RECORD SET –
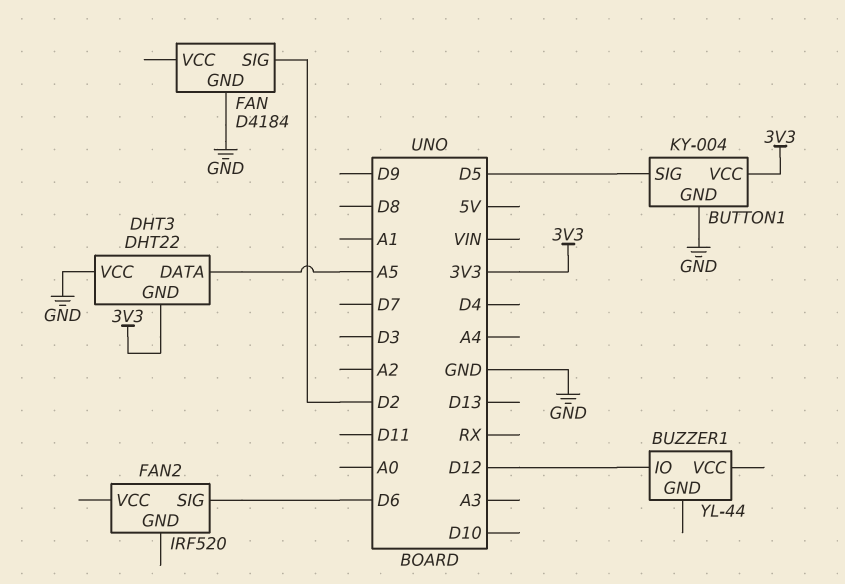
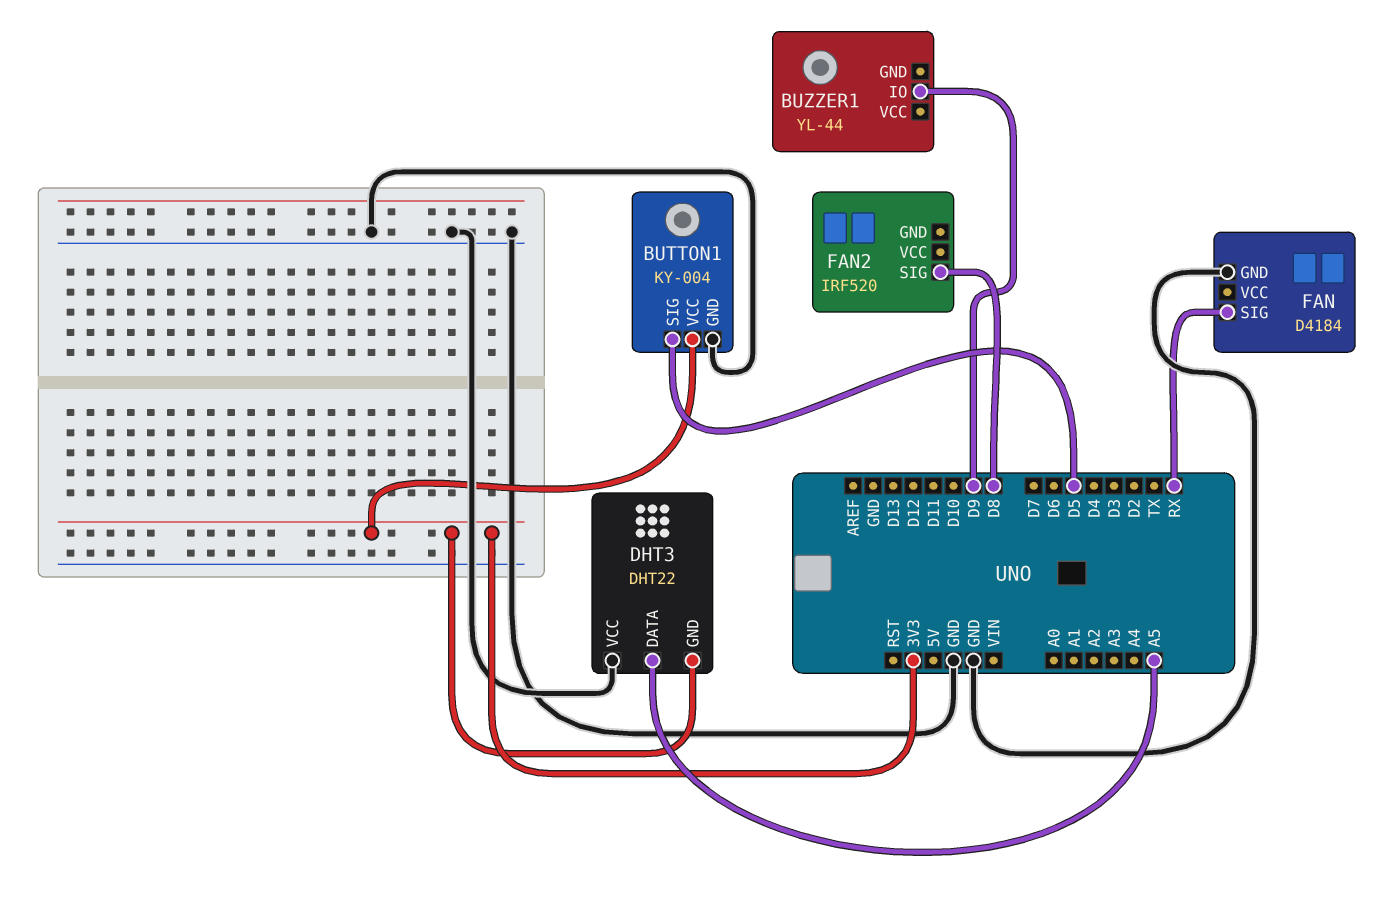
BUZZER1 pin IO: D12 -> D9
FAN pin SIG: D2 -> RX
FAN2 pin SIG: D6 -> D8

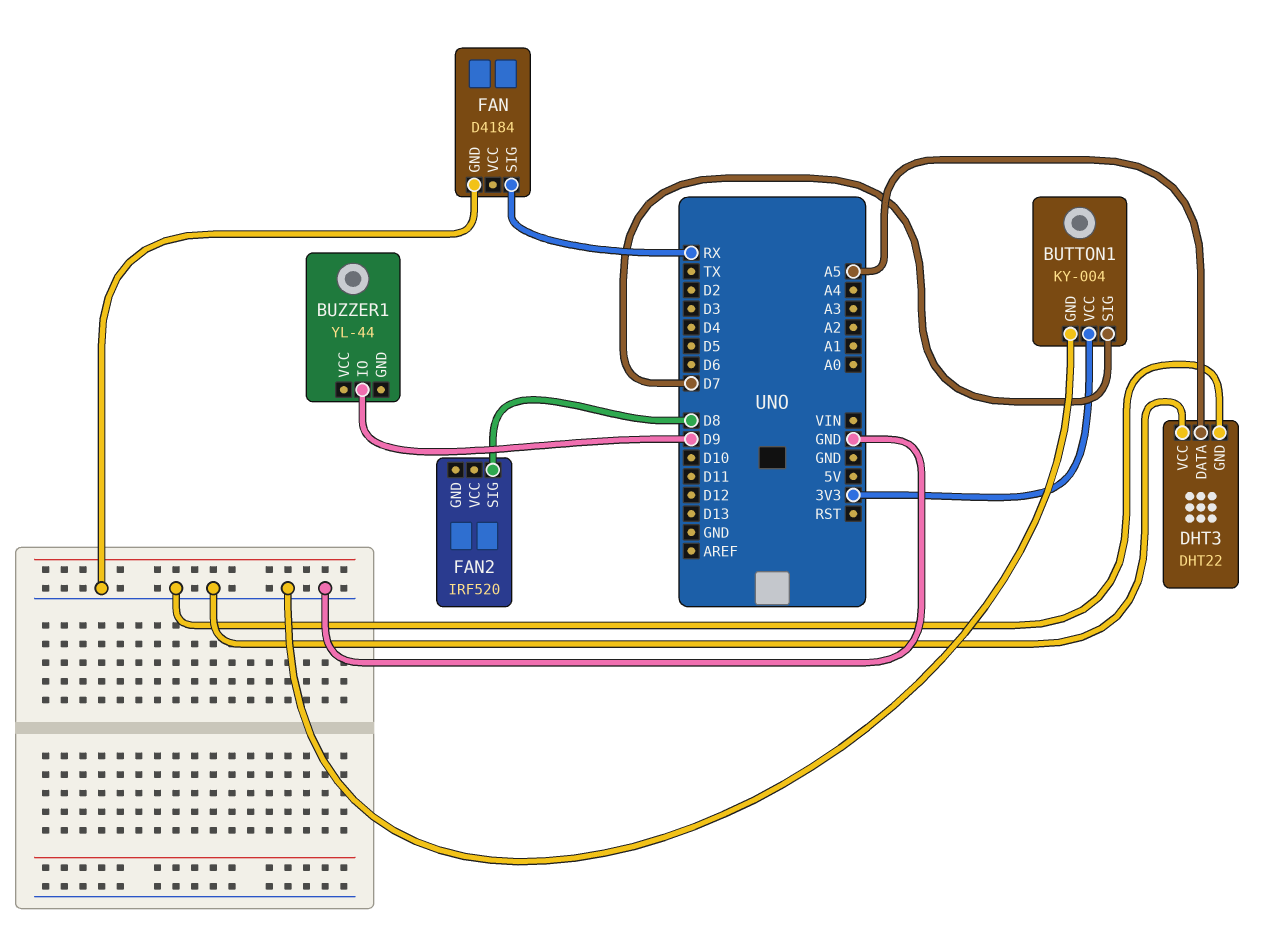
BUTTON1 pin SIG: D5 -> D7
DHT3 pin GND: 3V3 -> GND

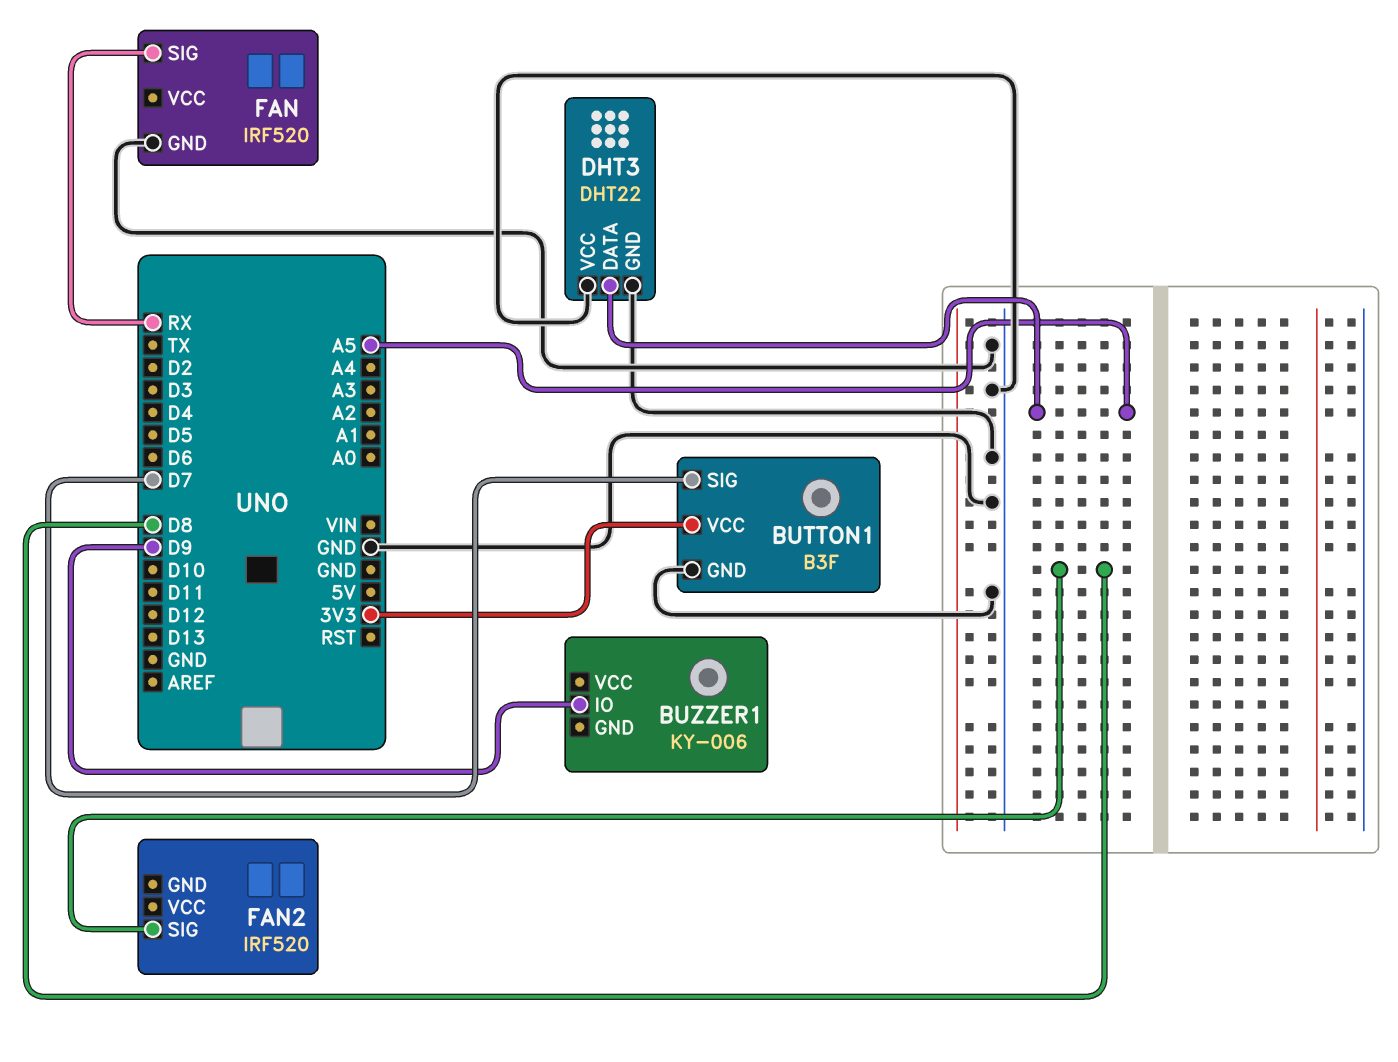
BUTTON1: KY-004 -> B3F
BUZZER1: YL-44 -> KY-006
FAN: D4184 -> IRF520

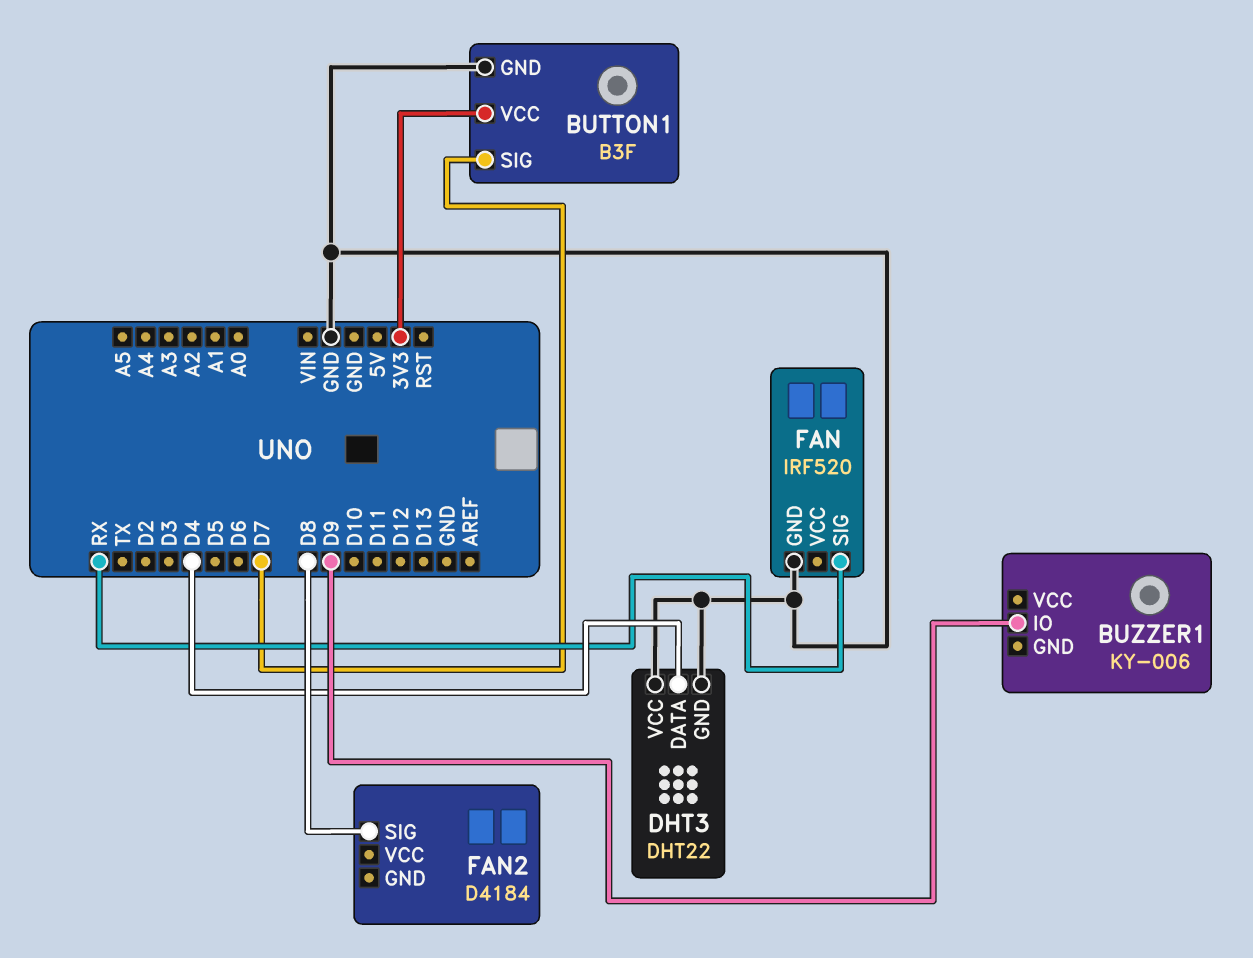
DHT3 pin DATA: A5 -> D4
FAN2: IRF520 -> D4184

---

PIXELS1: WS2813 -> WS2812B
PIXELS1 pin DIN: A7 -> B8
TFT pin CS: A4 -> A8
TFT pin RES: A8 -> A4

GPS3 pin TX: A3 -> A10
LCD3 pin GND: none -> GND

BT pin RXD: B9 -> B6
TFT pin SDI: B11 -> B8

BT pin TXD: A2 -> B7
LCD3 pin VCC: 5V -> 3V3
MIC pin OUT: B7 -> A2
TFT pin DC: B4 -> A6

TASK STATEMENT –
From the data above, return exactly the lines from the one with "BUZZER1 pin IO: D12 -> D9" up to and including the one with "FAN2: IRF520 -> D4184". Pictures do not go in the copy.

COMPLETED TASK –
BUZZER1 pin IO: D12 -> D9
FAN pin SIG: D2 -> RX
FAN2 pin SIG: D6 -> D8

BUTTON1 pin SIG: D5 -> D7
DHT3 pin GND: 3V3 -> GND

BUTTON1: KY-004 -> B3F
BUZZER1: YL-44 -> KY-006
FAN: D4184 -> IRF520

DHT3 pin DATA: A5 -> D4
FAN2: IRF520 -> D4184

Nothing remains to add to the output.